■ Exercise aim
Each line of the data below should be restated exactly, with images left out.

■ Data section
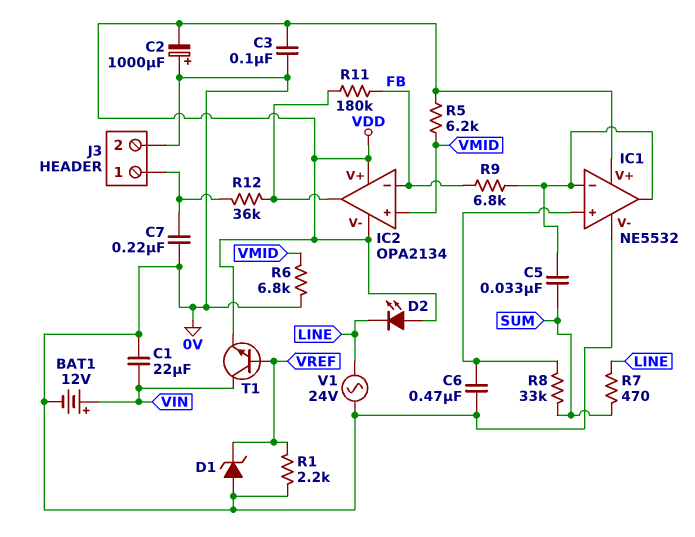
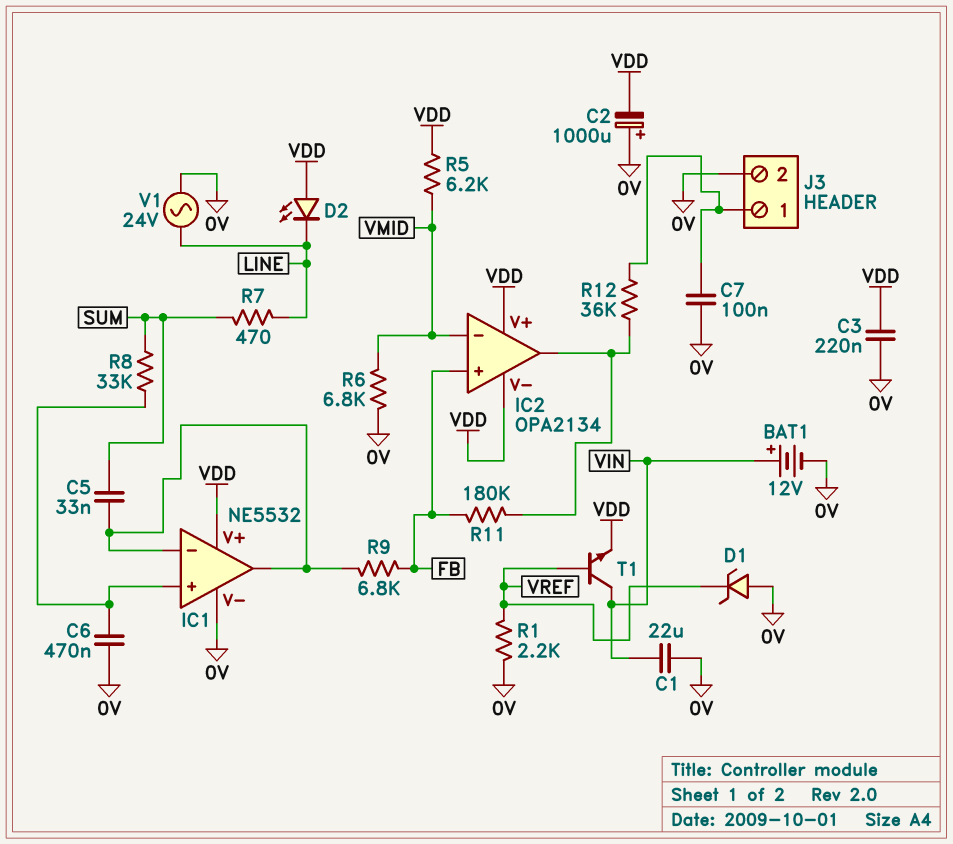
C3: 100nF (0V, VDD) -> 220nF (0V, VDD)
C7: 220nF (0V, J3/1) -> 100nF (0V, J3/1)
IC2 pin in+: VMID -> FB
IC2 pin in-: FB -> VMID

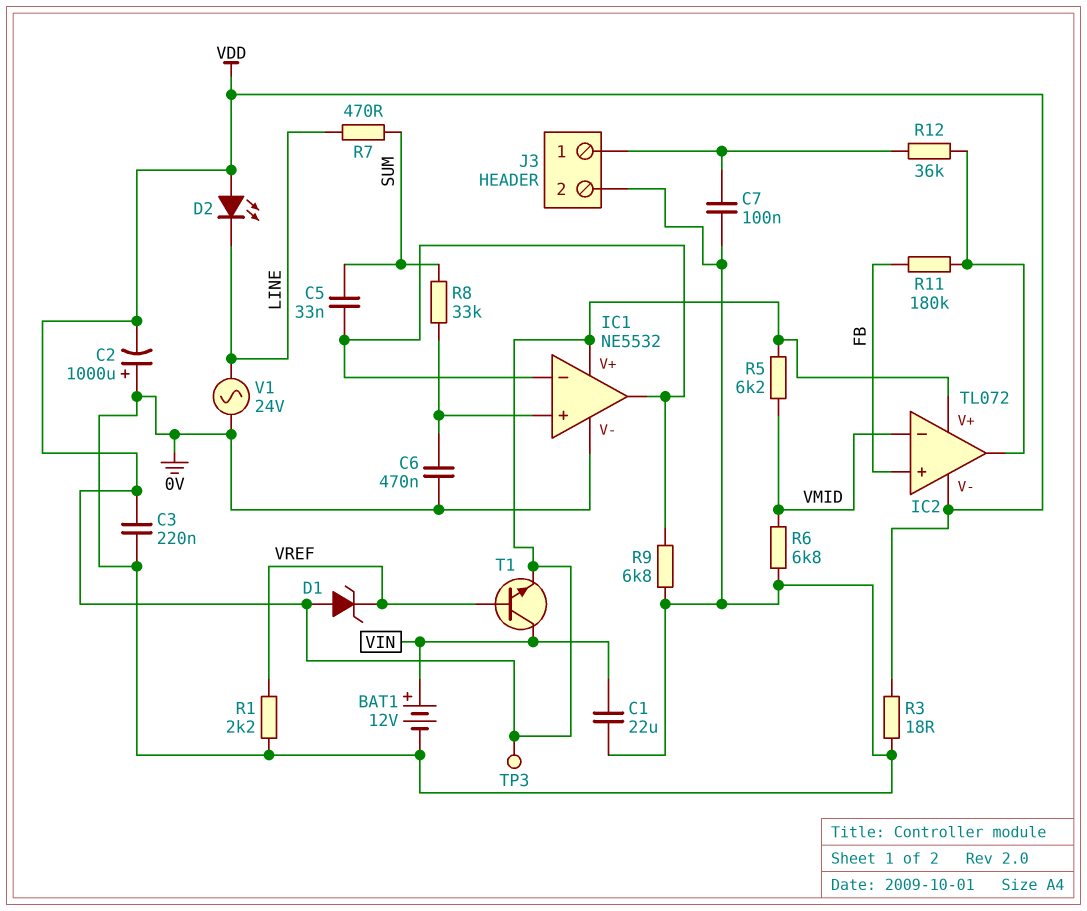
D1: zener (A 0V, K VREF) -> zener (A VDD, K VREF)
IC2: OPA2134 -> TL072
R3: none -> 18 (0V, VDD)
R9: 6.8k (FB, IC1/in-) -> 6.8k (0V, IC1/in-)
TP3: none -> test point (VDD)

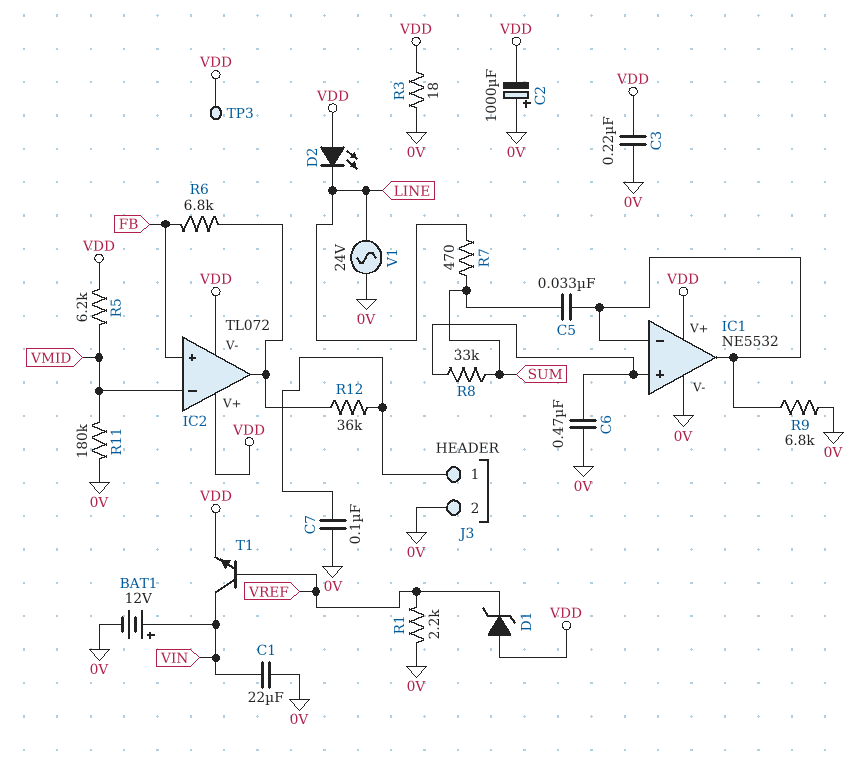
R6: 6.8k (0V, VMID) -> 6.8k (FB, IC2/out)
R11: 180k (FB, IC2/out) -> 180k (0V, VMID)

■ Result
C3: 100nF (0V, VDD) -> 220nF (0V, VDD)
C7: 220nF (0V, J3/1) -> 100nF (0V, J3/1)
IC2 pin in+: VMID -> FB
IC2 pin in-: FB -> VMID

D1: zener (A 0V, K VREF) -> zener (A VDD, K VREF)
IC2: OPA2134 -> TL072
R3: none -> 18 (0V, VDD)
R9: 6.8k (FB, IC1/in-) -> 6.8k (0V, IC1/in-)
TP3: none -> test point (VDD)

R6: 6.8k (0V, VMID) -> 6.8k (FB, IC2/out)
R11: 180k (FB, IC2/out) -> 180k (0V, VMID)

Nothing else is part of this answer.